▶ Dataset records
*** Block opens ***

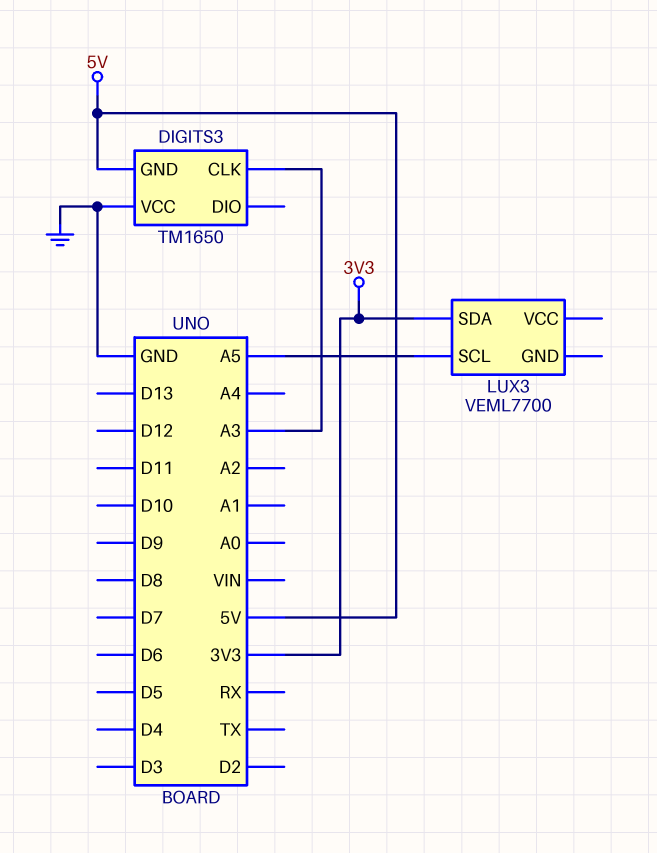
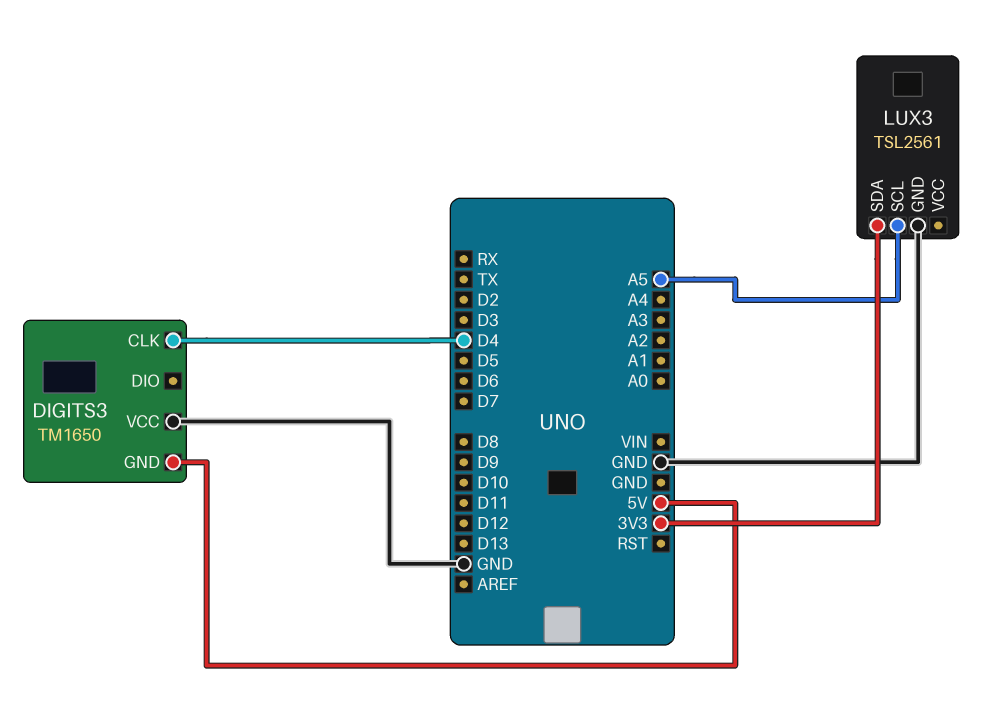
DIGITS3 pin CLK: A3 -> D4
LUX3: VEML7700 -> TSL2561
LUX3 pin GND: none -> GND

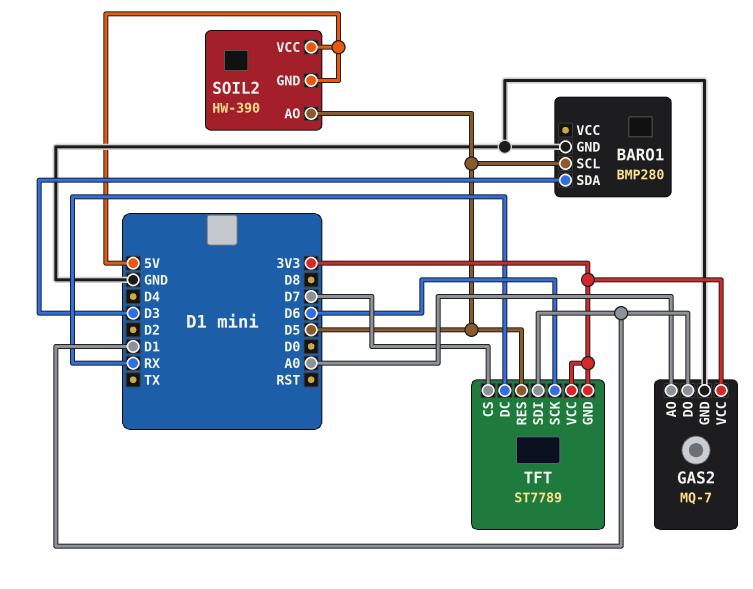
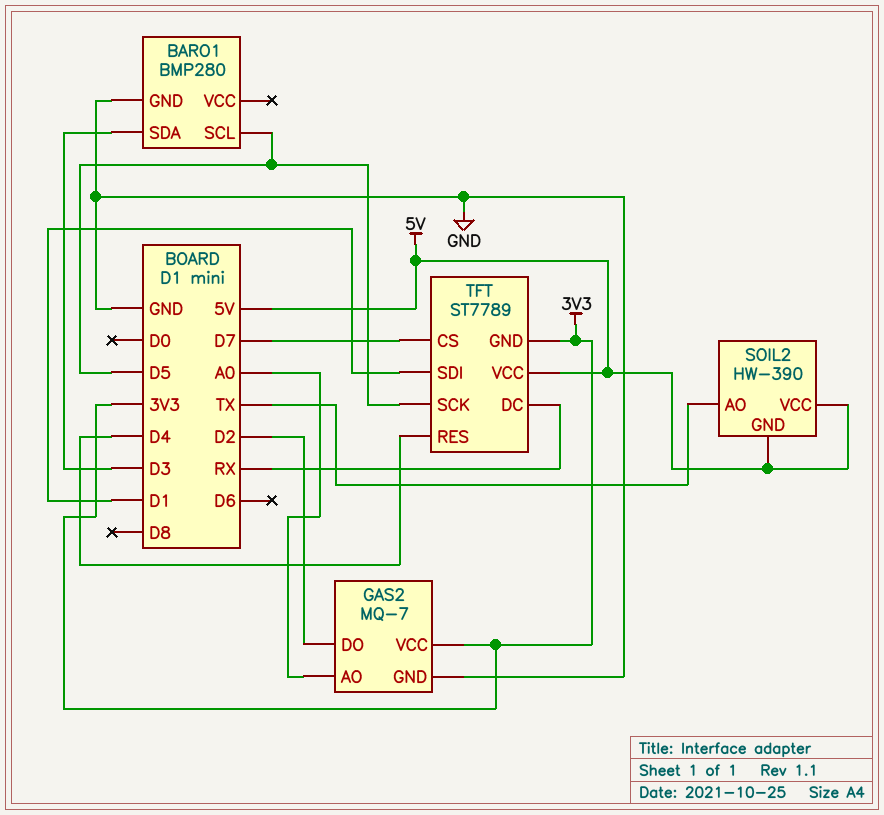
GAS2 pin DO: D1 -> D2
SOIL2 pin AO: D5 -> TX
TFT pin RES: D5 -> D4
TFT pin SCK: D6 -> D5
TFT pin VCC: 3V3 -> 5V

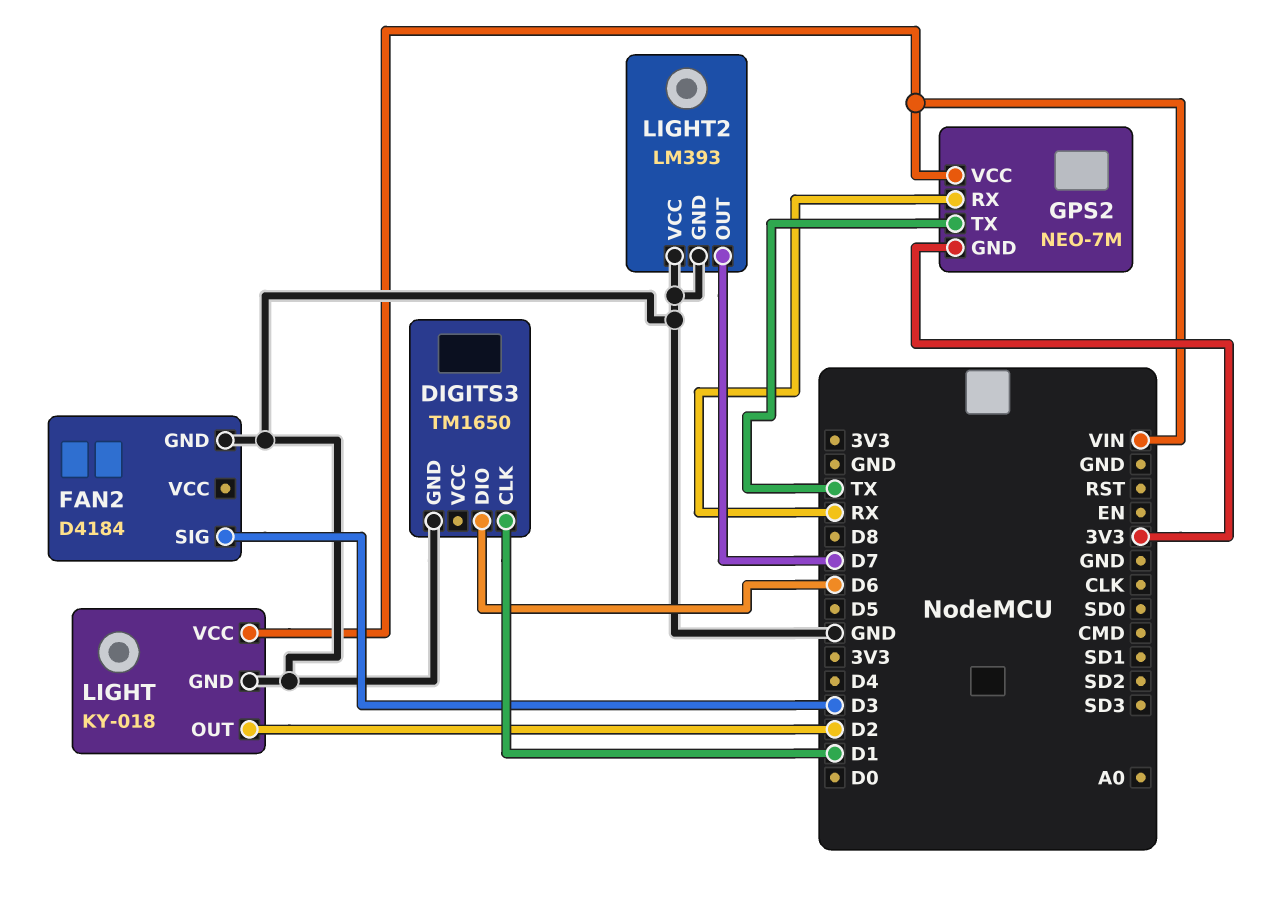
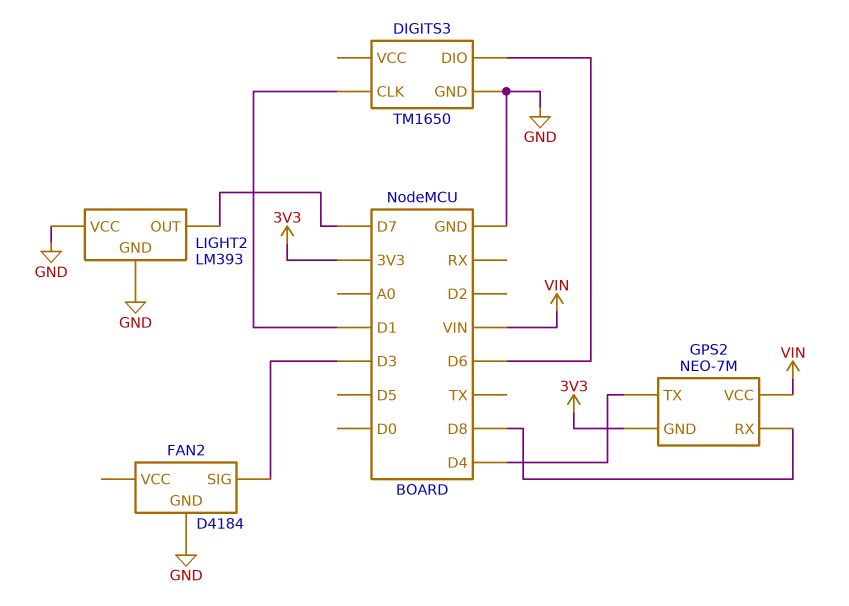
GPS2 pin RX: RX -> D8
GPS2 pin TX: TX -> D4
LIGHT: KY-018 -> none
LIGHT pin GND: GND -> none
LIGHT pin OUT: D2 -> none
LIGHT pin VCC: VIN -> none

*** Block closes ***

▶ Your assignment
Go through the entries above and copy each line with "LIGHT" in it.

▶ Response for this exercise
LIGHT: KY-018 -> none
LIGHT pin GND: GND -> none
LIGHT pin OUT: D2 -> none
LIGHT pin VCC: VIN -> none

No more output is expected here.